Return only these lines: the one that contains "blue brick F7" and every line after it through the end of the listing, exactly, without pictures.

START Material provided

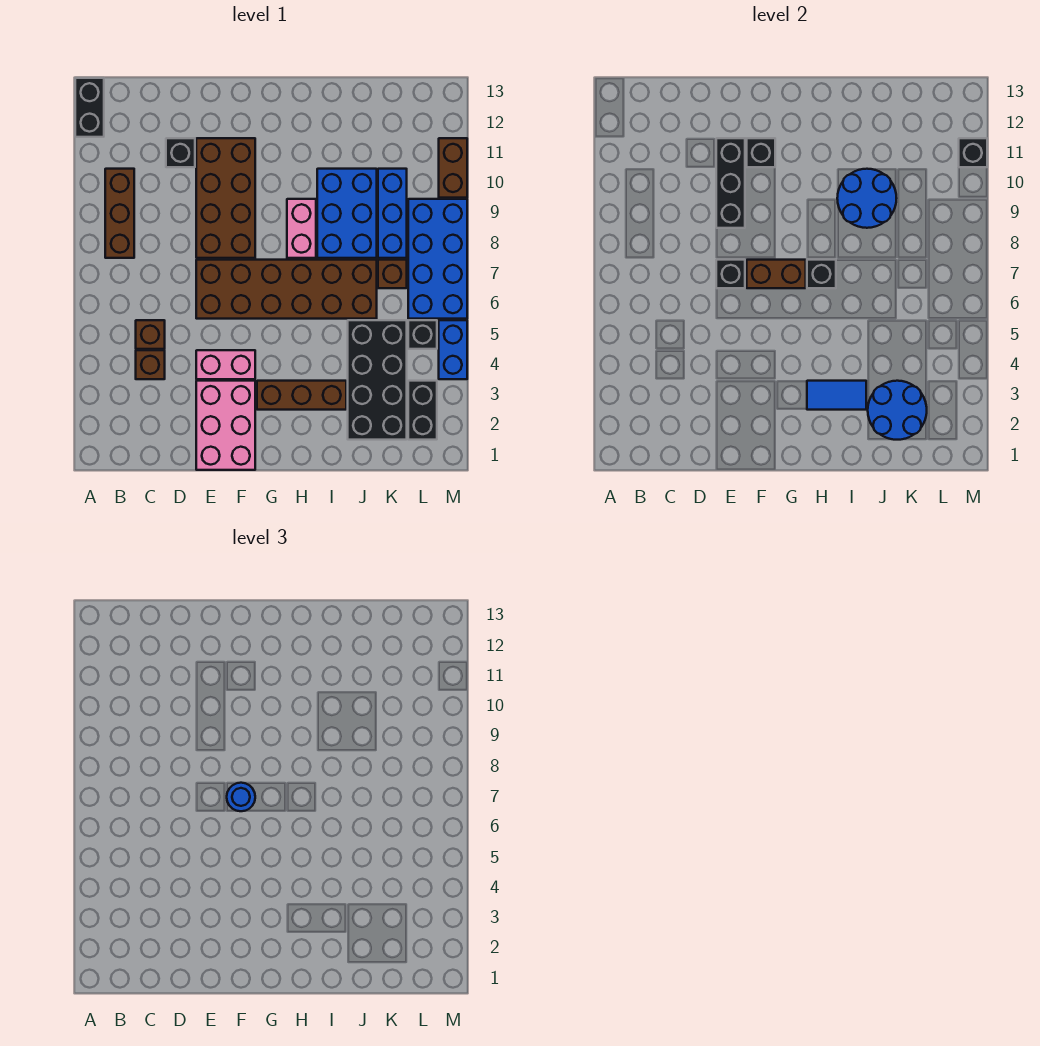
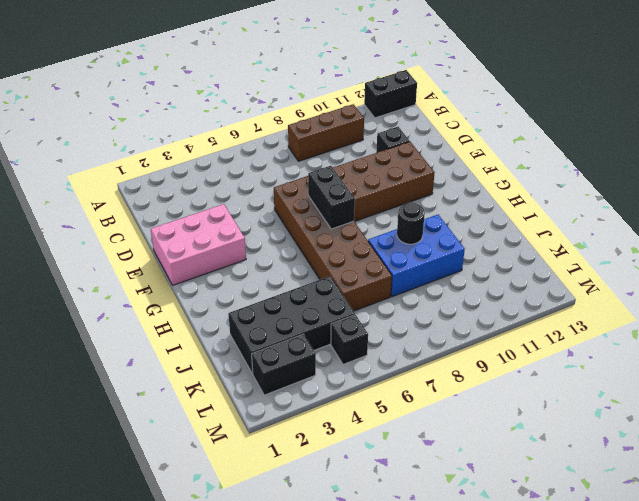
black brick F7:G7 level 2 -> brown brick F7:G7 level 2
black round brick I9 level 2 -> blue round brick I9:J10 level 2
none -> brown brick C4 level 1
none -> brown brick C5 level 1
none -> pink brick E4:F4 level 1
none -> brown brick G3:I3 level 1

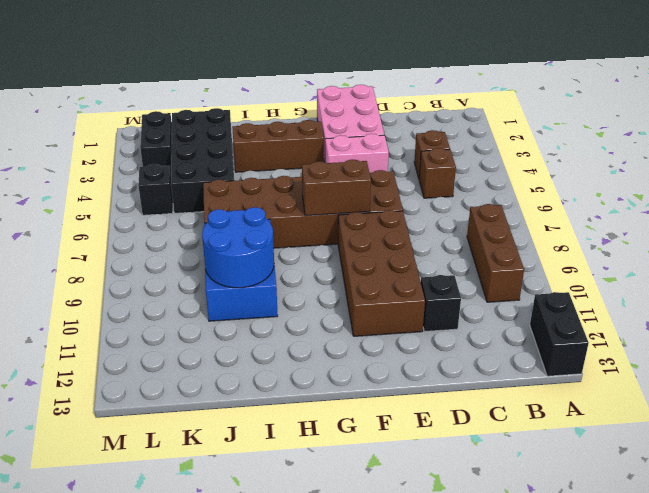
none -> pink brick H8:H9 level 1
none -> brown brick K7 level 1
none -> blue brick K8:K10 level 1
none -> blue brick L6:M9 level 1

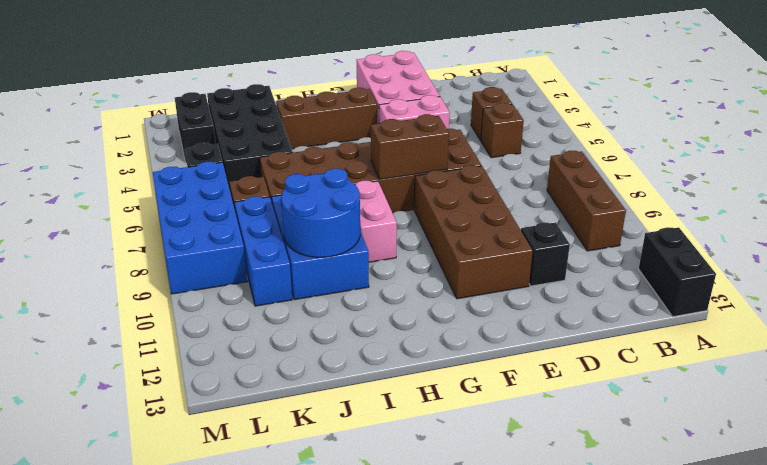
none -> blue brick M4:M5 level 1
none -> brown brick M10:M11 level 1
none -> black brick E7 level 2
none -> black brick E9:E11 level 2

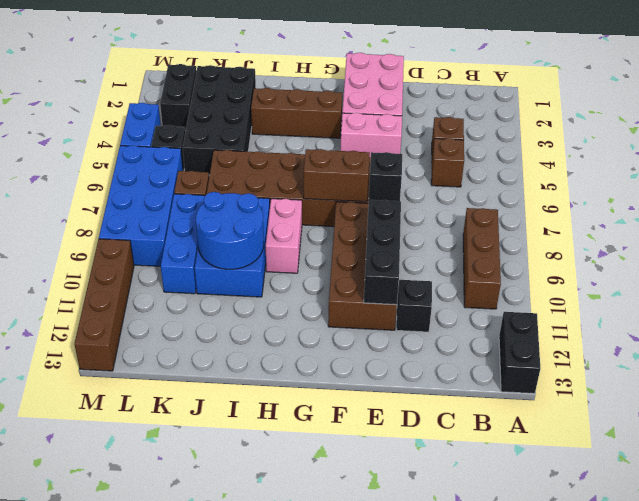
brown brick M10:M13 level 1 -> brown brick M10:M11 level 1
none -> black brick F11 level 2
none -> blue tile H3:I3 level 2
none -> black brick H7 level 2
none -> blue round brick J2:K3 level 2

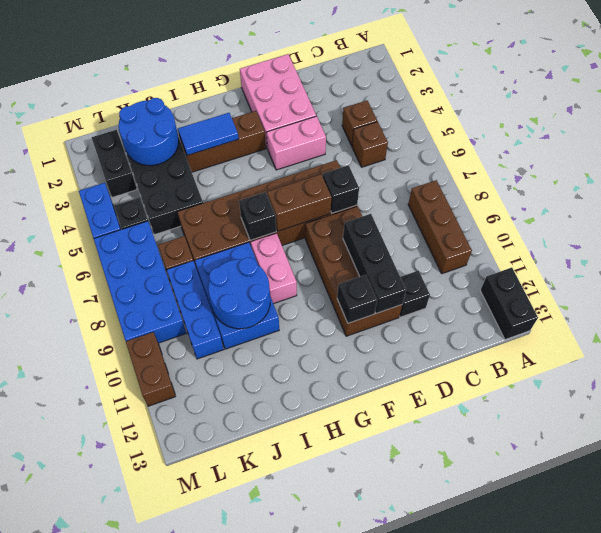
none -> black brick M11 level 2
none -> blue round brick F7 level 3

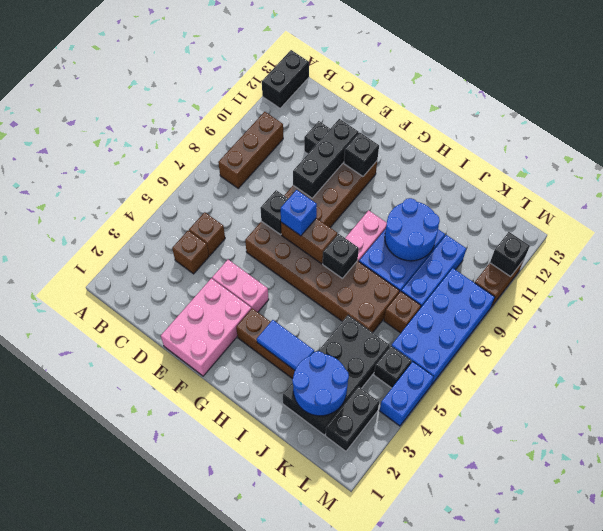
blue brick F7 level 3 -> blue round brick F7 level 3

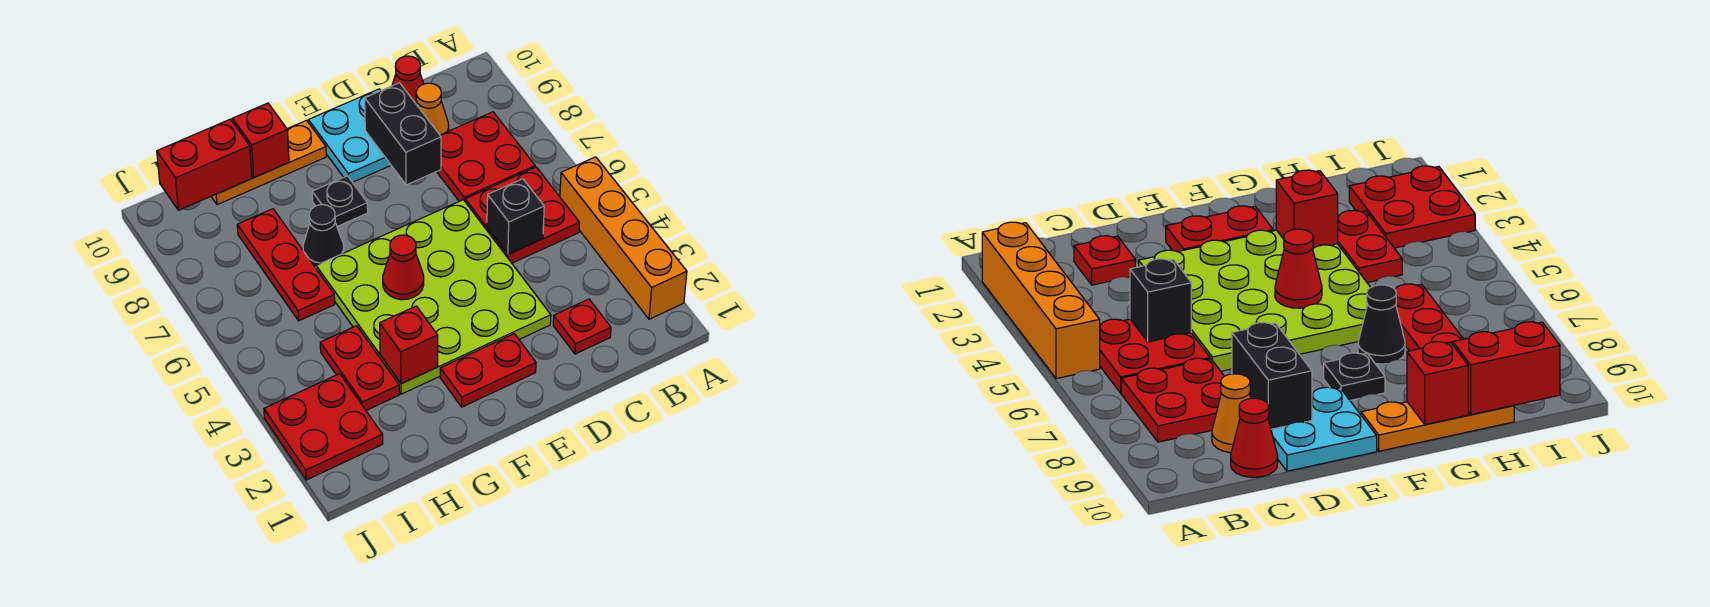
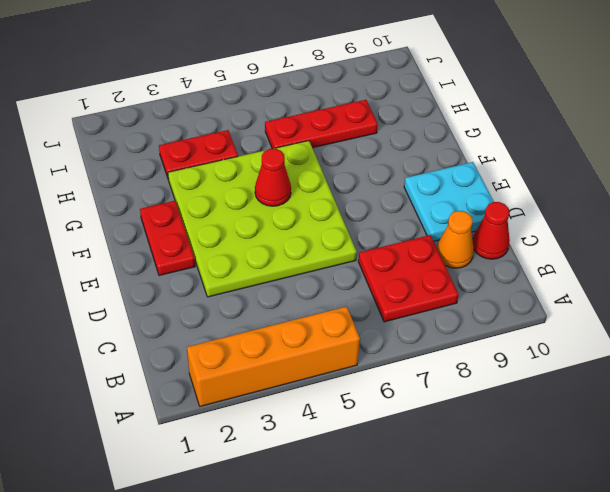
none -> red plate B5:C6 level 1
none -> red plate C2 level 1
none -> black plate F8 level 1

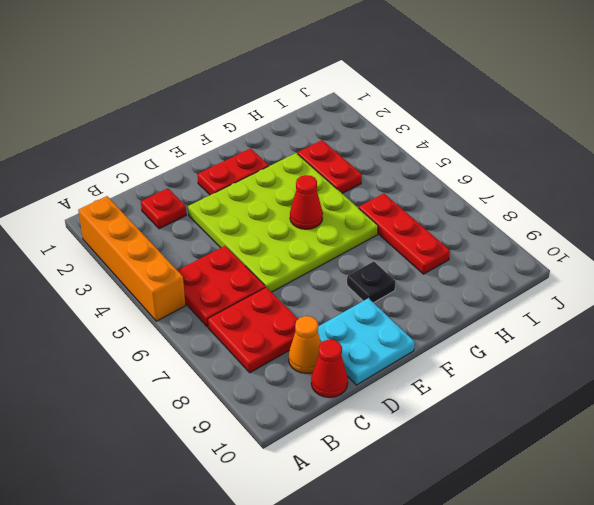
none -> orange plate F10:H10 level 1
none -> black cone G7 level 1
none -> red plate I2:J3 level 1

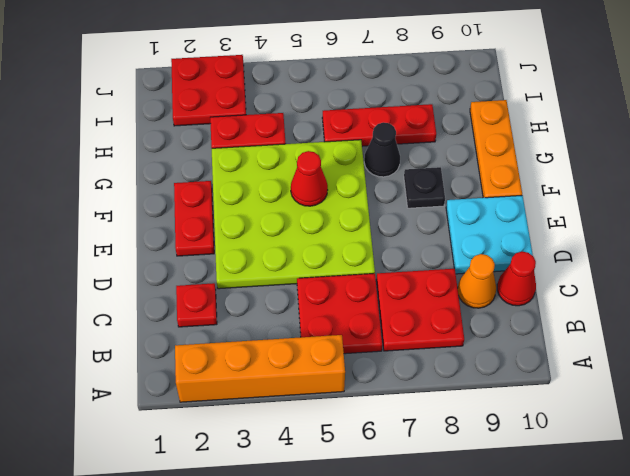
none -> black brick C5 level 2
none -> black brick D8:D9 level 2
none -> red brick G3 level 2

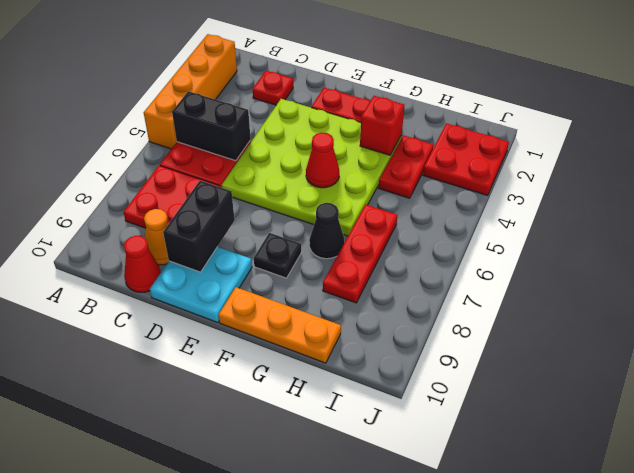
black brick B5:C5 level 2 -> black brick C5 level 2
none -> red brick G10 level 2
none -> red brick H10:I10 level 2

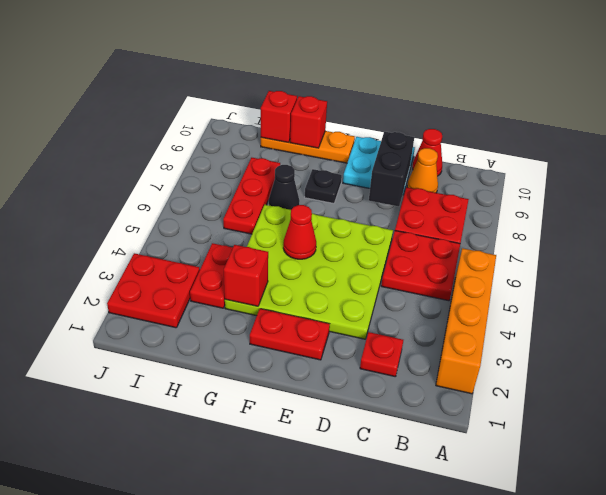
red brick H10 level 2 -> red brick H10:I10 level 2
none -> black brick C5 level 2

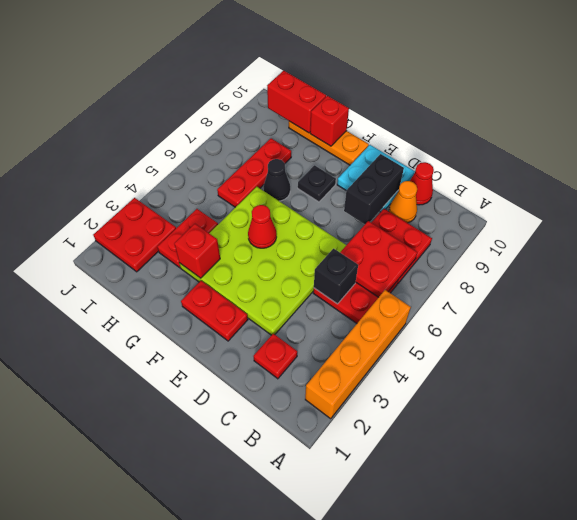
red plate B6:C7 level 2 -> none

END Material provided

▸ **Answer to the exercise**
blue brick F7 level 3 -> blue round brick F7 level 3

none -> red plate B5:C6 level 1
none -> red plate C2 level 1
none -> black plate F8 level 1

none -> orange plate F10:H10 level 1
none -> black cone G7 level 1
none -> red plate I2:J3 level 1

none -> black brick C5 level 2
none -> black brick D8:D9 level 2
none -> red brick G3 level 2

black brick B5:C5 level 2 -> black brick C5 level 2
none -> red brick G10 level 2
none -> red brick H10:I10 level 2

red brick H10 level 2 -> red brick H10:I10 level 2
none -> black brick C5 level 2

red plate B6:C7 level 2 -> none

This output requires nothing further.